-- PROBLEM TO WORK ON --
An exact copy of each record is required.

[Start of Attachment]

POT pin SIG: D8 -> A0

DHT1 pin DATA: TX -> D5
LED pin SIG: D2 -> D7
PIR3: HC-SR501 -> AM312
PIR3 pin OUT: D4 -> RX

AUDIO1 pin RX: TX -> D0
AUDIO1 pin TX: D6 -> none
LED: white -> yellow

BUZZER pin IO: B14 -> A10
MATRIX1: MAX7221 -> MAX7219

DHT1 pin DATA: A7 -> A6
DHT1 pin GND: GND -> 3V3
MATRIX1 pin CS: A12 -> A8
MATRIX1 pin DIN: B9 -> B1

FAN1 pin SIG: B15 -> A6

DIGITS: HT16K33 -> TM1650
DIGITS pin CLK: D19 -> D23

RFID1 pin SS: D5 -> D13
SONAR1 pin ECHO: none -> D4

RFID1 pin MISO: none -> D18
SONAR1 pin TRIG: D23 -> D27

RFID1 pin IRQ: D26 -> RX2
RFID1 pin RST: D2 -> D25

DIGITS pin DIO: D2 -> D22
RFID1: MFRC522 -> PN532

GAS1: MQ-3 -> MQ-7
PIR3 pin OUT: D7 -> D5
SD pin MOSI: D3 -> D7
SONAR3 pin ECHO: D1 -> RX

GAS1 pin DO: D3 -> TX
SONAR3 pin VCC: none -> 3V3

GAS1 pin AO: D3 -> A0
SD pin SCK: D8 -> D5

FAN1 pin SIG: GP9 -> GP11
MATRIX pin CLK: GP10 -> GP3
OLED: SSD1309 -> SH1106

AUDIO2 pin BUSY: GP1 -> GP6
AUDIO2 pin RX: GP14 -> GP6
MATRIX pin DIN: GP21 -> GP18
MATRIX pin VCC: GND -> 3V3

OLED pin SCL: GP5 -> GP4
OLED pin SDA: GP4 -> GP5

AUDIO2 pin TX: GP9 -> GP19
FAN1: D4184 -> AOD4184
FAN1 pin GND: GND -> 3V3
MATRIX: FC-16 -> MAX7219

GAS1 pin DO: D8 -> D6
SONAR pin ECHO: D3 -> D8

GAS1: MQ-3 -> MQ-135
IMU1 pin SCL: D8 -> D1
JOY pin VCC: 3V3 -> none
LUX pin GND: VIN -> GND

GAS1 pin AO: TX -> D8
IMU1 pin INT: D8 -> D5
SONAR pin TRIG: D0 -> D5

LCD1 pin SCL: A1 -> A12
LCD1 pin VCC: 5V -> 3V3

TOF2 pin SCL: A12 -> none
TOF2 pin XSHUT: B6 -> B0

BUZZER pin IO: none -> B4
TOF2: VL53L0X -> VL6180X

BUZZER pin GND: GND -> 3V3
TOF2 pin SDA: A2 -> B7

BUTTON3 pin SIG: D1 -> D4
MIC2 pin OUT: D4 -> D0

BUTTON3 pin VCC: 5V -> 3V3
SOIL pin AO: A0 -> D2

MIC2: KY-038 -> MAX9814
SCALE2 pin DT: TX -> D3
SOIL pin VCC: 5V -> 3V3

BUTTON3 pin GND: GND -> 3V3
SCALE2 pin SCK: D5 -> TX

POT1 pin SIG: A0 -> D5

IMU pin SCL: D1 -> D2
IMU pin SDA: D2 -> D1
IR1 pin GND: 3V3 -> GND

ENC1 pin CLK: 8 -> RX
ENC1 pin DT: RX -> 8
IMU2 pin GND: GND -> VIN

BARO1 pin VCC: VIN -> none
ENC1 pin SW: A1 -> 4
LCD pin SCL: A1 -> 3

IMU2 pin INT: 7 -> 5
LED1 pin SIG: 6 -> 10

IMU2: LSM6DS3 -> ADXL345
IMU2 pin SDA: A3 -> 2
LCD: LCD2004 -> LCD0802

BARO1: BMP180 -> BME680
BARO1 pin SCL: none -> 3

[End of Attachment]

-- WORKED SOLUTION --
POT pin SIG: D8 -> A0

DHT1 pin DATA: TX -> D5
LED pin SIG: D2 -> D7
PIR3: HC-SR501 -> AM312
PIR3 pin OUT: D4 -> RX

AUDIO1 pin RX: TX -> D0
AUDIO1 pin TX: D6 -> none
LED: white -> yellow

BUZZER pin IO: B14 -> A10
MATRIX1: MAX7221 -> MAX7219

DHT1 pin DATA: A7 -> A6
DHT1 pin GND: GND -> 3V3
MATRIX1 pin CS: A12 -> A8
MATRIX1 pin DIN: B9 -> B1

FAN1 pin SIG: B15 -> A6

DIGITS: HT16K33 -> TM1650
DIGITS pin CLK: D19 -> D23

RFID1 pin SS: D5 -> D13
SONAR1 pin ECHO: none -> D4

RFID1 pin MISO: none -> D18
SONAR1 pin TRIG: D23 -> D27

RFID1 pin IRQ: D26 -> RX2
RFID1 pin RST: D2 -> D25

DIGITS pin DIO: D2 -> D22
RFID1: MFRC522 -> PN532

GAS1: MQ-3 -> MQ-7
PIR3 pin OUT: D7 -> D5
SD pin MOSI: D3 -> D7
SONAR3 pin ECHO: D1 -> RX

GAS1 pin DO: D3 -> TX
SONAR3 pin VCC: none -> 3V3

GAS1 pin AO: D3 -> A0
SD pin SCK: D8 -> D5

FAN1 pin SIG: GP9 -> GP11
MATRIX pin CLK: GP10 -> GP3
OLED: SSD1309 -> SH1106

AUDIO2 pin BUSY: GP1 -> GP6
AUDIO2 pin RX: GP14 -> GP6
MATRIX pin DIN: GP21 -> GP18
MATRIX pin VCC: GND -> 3V3

OLED pin SCL: GP5 -> GP4
OLED pin SDA: GP4 -> GP5

AUDIO2 pin TX: GP9 -> GP19
FAN1: D4184 -> AOD4184
FAN1 pin GND: GND -> 3V3
MATRIX: FC-16 -> MAX7219

GAS1 pin DO: D8 -> D6
SONAR pin ECHO: D3 -> D8

GAS1: MQ-3 -> MQ-135
IMU1 pin SCL: D8 -> D1
JOY pin VCC: 3V3 -> none
LUX pin GND: VIN -> GND

GAS1 pin AO: TX -> D8
IMU1 pin INT: D8 -> D5
SONAR pin TRIG: D0 -> D5

LCD1 pin SCL: A1 -> A12
LCD1 pin VCC: 5V -> 3V3

TOF2 pin SCL: A12 -> none
TOF2 pin XSHUT: B6 -> B0

BUZZER pin IO: none -> B4
TOF2: VL53L0X -> VL6180X

BUZZER pin GND: GND -> 3V3
TOF2 pin SDA: A2 -> B7

BUTTON3 pin SIG: D1 -> D4
MIC2 pin OUT: D4 -> D0

BUTTON3 pin VCC: 5V -> 3V3
SOIL pin AO: A0 -> D2

MIC2: KY-038 -> MAX9814
SCALE2 pin DT: TX -> D3
SOIL pin VCC: 5V -> 3V3

BUTTON3 pin GND: GND -> 3V3
SCALE2 pin SCK: D5 -> TX

POT1 pin SIG: A0 -> D5

IMU pin SCL: D1 -> D2
IMU pin SDA: D2 -> D1
IR1 pin GND: 3V3 -> GND

ENC1 pin CLK: 8 -> RX
ENC1 pin DT: RX -> 8
IMU2 pin GND: GND -> VIN

BARO1 pin VCC: VIN -> none
ENC1 pin SW: A1 -> 4
LCD pin SCL: A1 -> 3

IMU2 pin INT: 7 -> 5
LED1 pin SIG: 6 -> 10

IMU2: LSM6DS3 -> ADXL345
IMU2 pin SDA: A3 -> 2
LCD: LCD2004 -> LCD0802

BARO1: BMP180 -> BME680
BARO1 pin SCL: none -> 3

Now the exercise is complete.